▼

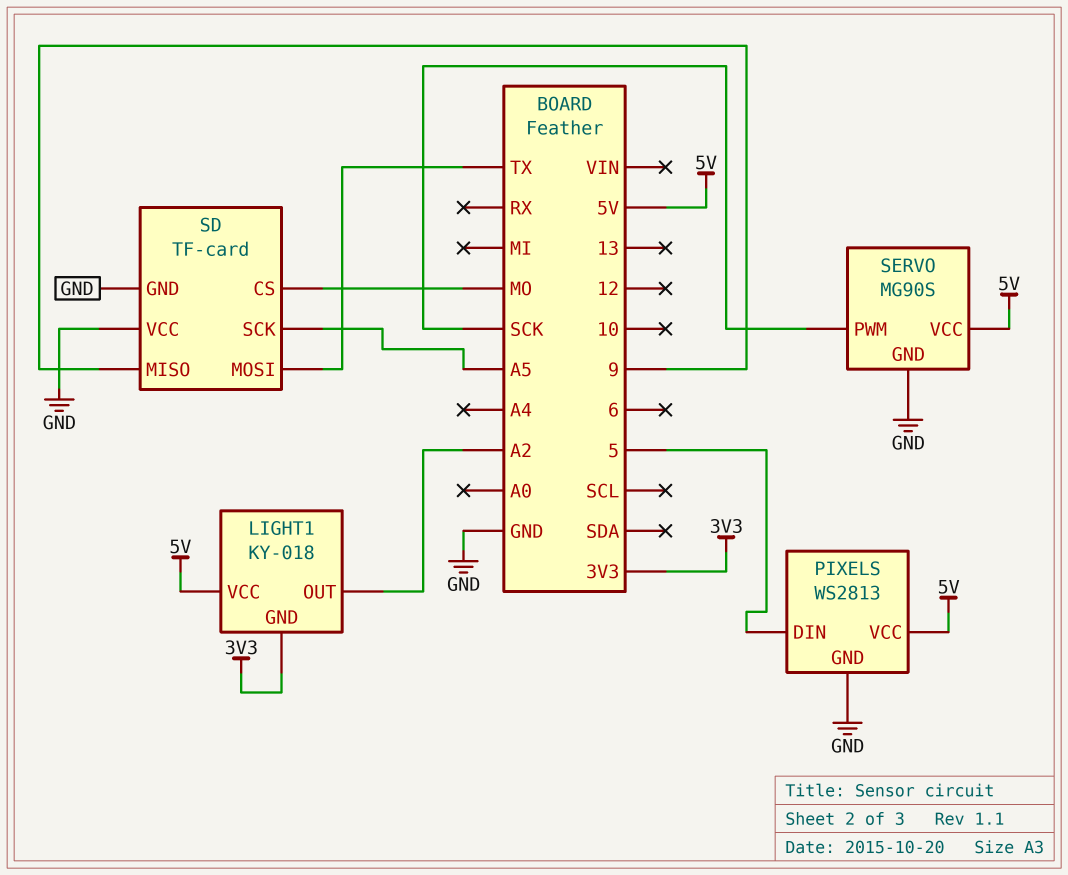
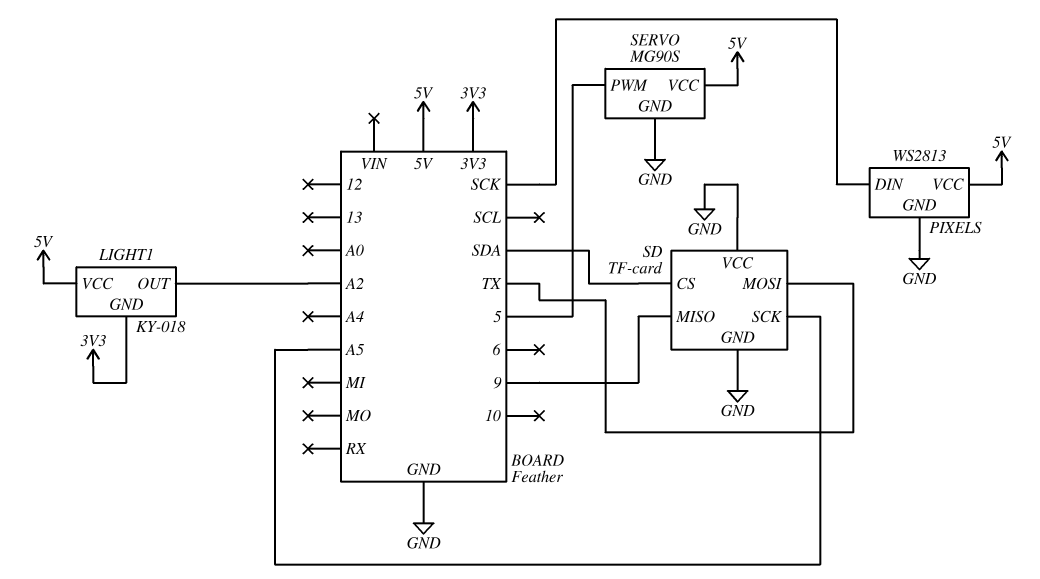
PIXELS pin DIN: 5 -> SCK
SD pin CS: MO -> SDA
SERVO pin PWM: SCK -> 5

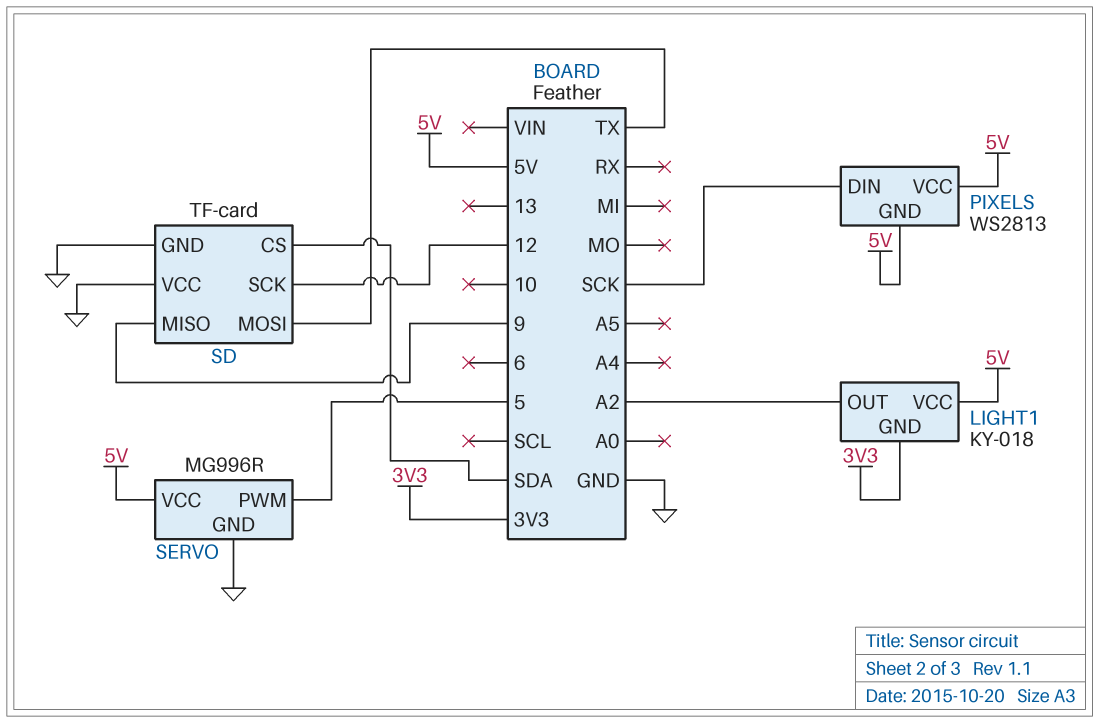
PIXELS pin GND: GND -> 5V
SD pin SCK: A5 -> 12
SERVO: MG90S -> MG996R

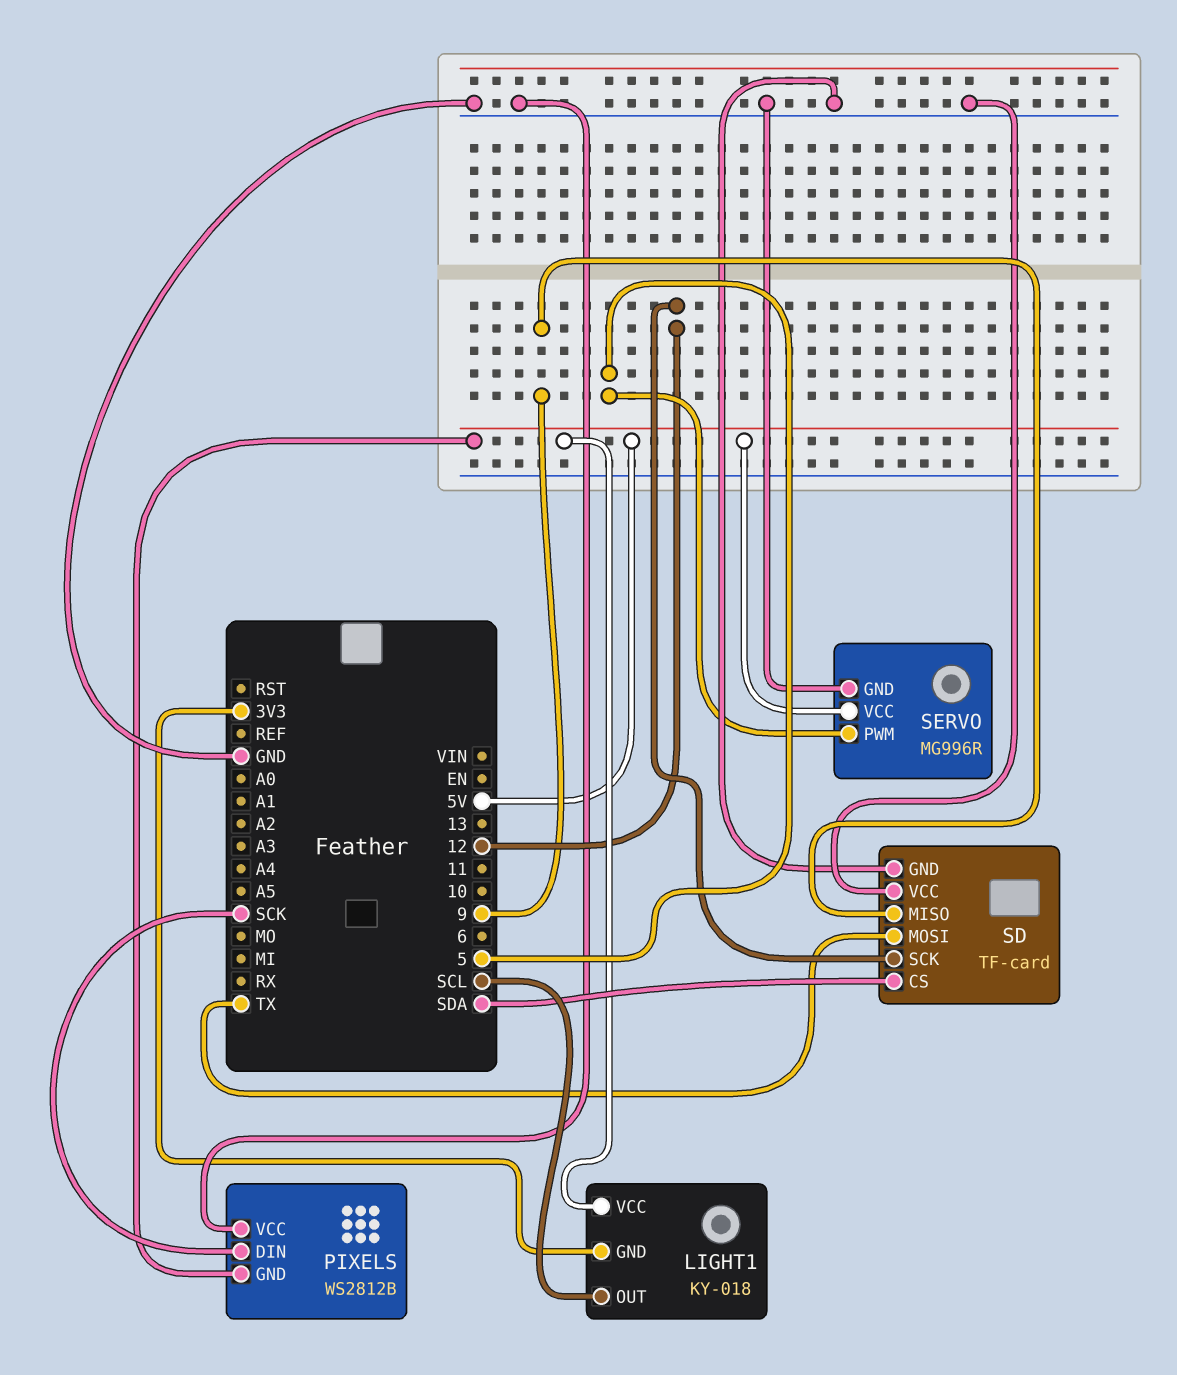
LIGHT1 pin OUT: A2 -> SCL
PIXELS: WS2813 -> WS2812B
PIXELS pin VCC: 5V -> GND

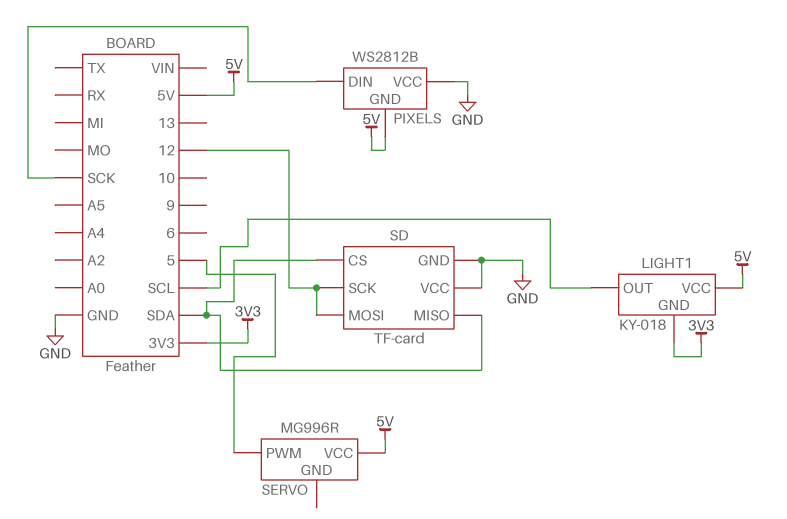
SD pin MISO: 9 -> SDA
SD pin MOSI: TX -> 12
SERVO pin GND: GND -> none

▲
▼

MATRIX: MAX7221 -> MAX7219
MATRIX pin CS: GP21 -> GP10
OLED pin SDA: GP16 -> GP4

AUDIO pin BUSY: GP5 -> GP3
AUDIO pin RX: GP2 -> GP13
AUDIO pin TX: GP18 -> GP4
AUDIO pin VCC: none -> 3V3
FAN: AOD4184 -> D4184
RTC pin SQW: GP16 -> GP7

▲

Exercise goal: Find the line with "MATRIX: MAX7221 -> MAX7219" in the material above. Reproduce it and each line after it up to and including the line with "RTC pin SQW: GP16 -> GP7".

Exercise output:
MATRIX: MAX7221 -> MAX7219
MATRIX pin CS: GP21 -> GP10
OLED pin SDA: GP16 -> GP4

AUDIO pin BUSY: GP5 -> GP3
AUDIO pin RX: GP2 -> GP13
AUDIO pin TX: GP18 -> GP4
AUDIO pin VCC: none -> 3V3
FAN: AOD4184 -> D4184
RTC pin SQW: GP16 -> GP7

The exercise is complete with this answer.